* _Data for review_
- - -
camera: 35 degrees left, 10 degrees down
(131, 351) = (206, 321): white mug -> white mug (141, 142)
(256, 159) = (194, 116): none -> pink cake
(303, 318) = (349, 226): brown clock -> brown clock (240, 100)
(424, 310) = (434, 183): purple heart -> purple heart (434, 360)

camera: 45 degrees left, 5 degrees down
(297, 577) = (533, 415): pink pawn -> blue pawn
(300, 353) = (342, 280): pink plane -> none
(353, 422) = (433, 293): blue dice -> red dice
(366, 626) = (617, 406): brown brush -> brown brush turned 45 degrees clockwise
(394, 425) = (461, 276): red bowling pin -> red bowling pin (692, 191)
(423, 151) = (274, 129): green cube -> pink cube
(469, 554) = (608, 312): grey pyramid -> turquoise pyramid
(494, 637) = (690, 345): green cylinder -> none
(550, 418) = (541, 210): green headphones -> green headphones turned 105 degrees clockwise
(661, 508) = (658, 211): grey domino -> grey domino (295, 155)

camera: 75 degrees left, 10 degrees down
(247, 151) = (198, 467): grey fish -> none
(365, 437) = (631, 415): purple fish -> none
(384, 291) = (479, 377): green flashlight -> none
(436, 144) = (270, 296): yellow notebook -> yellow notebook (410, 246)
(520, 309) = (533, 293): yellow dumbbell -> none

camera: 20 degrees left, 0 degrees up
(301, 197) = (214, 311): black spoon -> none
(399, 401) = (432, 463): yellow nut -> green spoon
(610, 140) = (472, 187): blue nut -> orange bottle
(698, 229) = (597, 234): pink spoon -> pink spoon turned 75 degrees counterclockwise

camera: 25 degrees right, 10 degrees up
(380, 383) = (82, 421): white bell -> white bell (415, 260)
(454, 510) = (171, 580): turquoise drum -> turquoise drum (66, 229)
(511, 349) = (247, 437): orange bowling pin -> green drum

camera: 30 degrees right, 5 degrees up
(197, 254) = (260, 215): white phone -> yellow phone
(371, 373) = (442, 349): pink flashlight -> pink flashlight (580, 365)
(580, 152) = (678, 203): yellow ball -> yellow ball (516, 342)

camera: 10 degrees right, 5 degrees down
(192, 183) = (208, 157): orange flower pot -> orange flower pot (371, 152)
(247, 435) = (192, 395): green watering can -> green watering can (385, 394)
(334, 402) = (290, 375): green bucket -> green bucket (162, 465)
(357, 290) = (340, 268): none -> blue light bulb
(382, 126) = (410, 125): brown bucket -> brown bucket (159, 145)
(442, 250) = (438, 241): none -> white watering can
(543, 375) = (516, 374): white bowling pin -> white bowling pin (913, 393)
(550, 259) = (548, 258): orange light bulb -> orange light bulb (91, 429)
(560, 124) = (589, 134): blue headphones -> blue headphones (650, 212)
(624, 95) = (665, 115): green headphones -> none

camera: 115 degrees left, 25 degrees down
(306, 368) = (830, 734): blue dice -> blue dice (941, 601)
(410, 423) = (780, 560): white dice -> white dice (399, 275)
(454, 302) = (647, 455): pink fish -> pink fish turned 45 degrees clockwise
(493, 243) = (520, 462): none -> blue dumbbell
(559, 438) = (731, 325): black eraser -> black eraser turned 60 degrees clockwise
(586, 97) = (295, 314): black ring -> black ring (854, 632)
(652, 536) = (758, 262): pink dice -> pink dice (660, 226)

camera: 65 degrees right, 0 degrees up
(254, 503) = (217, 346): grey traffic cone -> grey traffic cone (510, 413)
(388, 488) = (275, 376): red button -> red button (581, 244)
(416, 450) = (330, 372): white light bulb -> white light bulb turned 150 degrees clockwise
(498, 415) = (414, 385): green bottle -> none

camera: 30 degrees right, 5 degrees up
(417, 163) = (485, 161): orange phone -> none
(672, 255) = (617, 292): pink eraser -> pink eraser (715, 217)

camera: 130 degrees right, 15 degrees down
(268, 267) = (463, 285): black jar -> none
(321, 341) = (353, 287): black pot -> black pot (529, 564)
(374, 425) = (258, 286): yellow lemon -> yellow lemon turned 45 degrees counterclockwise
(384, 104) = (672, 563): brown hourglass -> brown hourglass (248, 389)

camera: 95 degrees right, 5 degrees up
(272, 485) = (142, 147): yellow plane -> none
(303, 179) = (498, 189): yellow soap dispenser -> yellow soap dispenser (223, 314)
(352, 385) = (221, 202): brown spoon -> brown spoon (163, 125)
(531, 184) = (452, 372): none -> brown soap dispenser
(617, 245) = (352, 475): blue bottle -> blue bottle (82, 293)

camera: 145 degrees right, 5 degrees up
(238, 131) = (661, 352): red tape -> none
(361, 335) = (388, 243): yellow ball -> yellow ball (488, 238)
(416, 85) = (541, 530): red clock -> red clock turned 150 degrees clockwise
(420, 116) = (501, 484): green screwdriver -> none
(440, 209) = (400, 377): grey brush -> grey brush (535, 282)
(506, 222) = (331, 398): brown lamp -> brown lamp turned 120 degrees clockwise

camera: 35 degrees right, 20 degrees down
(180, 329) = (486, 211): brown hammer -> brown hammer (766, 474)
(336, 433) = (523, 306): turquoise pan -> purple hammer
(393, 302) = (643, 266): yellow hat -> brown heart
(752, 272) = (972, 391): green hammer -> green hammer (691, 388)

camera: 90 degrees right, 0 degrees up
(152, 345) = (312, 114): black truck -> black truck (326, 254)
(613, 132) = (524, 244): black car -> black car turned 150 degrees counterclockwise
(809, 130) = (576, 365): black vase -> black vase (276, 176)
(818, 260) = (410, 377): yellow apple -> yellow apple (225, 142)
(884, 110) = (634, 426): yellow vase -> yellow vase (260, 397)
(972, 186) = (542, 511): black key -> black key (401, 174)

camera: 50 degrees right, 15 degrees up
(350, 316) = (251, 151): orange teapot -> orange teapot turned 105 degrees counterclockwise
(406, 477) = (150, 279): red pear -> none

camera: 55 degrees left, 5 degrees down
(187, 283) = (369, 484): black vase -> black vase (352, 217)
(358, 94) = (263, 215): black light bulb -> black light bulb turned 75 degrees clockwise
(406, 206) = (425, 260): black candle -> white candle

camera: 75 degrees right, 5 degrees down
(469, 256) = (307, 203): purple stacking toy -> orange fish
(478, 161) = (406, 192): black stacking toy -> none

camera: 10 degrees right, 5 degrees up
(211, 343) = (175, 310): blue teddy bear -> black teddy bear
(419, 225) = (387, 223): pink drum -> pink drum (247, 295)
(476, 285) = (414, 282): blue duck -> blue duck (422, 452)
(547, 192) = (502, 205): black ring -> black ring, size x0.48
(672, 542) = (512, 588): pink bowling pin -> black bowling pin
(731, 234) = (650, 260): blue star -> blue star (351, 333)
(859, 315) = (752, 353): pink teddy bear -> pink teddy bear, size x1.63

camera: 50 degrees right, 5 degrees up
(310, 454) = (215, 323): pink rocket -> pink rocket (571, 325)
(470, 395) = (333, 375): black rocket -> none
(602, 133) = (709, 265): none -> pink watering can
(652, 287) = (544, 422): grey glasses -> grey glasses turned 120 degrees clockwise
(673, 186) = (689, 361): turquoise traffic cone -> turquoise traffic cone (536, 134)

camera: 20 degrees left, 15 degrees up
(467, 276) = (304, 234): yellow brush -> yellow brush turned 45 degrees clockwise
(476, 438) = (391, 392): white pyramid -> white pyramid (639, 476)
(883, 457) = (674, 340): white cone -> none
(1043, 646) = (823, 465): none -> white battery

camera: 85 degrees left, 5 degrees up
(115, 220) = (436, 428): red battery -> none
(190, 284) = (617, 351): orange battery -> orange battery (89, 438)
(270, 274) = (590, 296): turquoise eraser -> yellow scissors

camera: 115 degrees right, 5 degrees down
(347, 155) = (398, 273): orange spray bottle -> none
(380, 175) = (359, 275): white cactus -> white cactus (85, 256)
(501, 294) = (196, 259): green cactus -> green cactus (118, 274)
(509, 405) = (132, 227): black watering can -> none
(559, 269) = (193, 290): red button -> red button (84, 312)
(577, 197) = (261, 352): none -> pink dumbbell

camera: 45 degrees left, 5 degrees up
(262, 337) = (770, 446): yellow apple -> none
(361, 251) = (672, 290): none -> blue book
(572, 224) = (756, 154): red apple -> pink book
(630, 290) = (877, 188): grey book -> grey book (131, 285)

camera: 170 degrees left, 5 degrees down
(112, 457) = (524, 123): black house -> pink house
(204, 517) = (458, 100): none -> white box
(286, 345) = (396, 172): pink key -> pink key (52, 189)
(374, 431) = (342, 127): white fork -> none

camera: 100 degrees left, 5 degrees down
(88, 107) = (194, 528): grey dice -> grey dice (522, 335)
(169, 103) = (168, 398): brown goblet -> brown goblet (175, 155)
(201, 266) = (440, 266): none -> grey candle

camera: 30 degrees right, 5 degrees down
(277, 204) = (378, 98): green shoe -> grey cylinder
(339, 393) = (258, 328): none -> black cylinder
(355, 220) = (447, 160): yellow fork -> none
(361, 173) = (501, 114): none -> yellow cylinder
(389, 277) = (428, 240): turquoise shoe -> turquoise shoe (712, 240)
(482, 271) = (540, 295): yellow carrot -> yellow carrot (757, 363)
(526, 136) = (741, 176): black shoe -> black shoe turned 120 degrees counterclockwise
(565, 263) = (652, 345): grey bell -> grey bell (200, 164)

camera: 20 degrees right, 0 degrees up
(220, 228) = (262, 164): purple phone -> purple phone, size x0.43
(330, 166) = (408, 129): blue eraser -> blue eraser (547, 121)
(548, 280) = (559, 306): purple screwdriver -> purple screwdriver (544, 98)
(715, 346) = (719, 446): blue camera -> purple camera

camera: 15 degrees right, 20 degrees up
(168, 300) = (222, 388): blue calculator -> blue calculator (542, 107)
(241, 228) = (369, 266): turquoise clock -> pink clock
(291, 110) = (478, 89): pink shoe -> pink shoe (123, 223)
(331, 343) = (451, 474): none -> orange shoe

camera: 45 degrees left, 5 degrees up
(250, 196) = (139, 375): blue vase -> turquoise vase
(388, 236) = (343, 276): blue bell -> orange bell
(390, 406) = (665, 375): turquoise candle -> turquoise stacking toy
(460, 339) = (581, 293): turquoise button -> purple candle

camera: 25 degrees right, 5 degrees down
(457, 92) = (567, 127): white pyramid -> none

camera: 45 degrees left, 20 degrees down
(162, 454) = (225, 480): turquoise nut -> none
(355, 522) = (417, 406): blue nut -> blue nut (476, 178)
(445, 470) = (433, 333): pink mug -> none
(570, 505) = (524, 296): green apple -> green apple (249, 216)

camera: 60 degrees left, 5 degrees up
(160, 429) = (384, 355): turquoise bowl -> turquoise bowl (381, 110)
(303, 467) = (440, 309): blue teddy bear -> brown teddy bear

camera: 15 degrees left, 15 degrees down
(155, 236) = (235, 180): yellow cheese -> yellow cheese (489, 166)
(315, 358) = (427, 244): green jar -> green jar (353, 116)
- - -
Whenever a line in the records contains the word "screwdriver", copy that line.

(420, 116) = (501, 484): green screwdriver -> none
(548, 280) = (559, 306): purple screwdriver -> purple screwdriver (544, 98)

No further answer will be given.